> _Your task_:
Emit the line that holds "(458, 146) = (549, 253): turquoise" and all lines following it through the end of the data, verbatim, and nothing else.

> _Available data_:
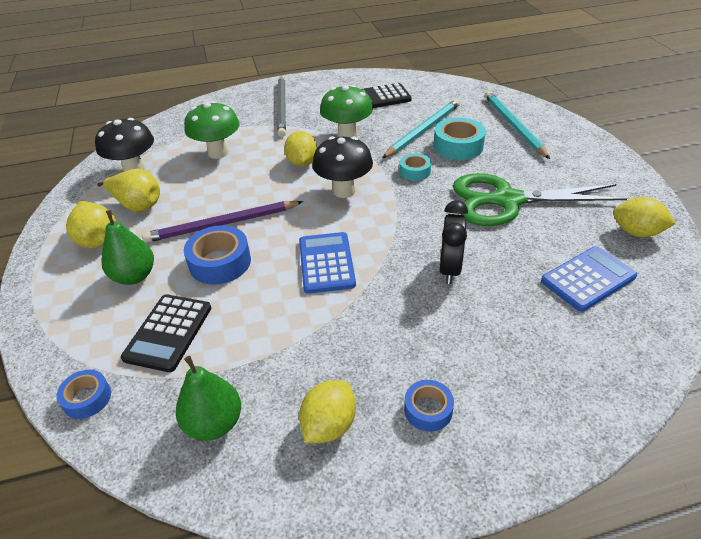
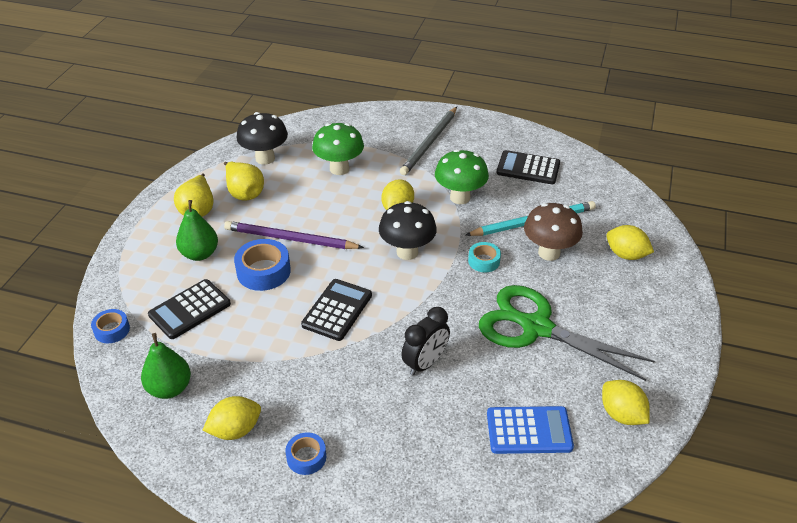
camera: 30 degrees right, 0 degrees up
(326, 263) = (337, 310): blue calculator -> black calculator
(458, 146) = (549, 253): turquoise tape -> brown mushroom
(513, 126) = (626, 255): turquoise pencil -> yellow lemon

> _Answer box_:
(458, 146) = (549, 253): turquoise tape -> brown mushroom
(513, 126) = (626, 255): turquoise pencil -> yellow lemon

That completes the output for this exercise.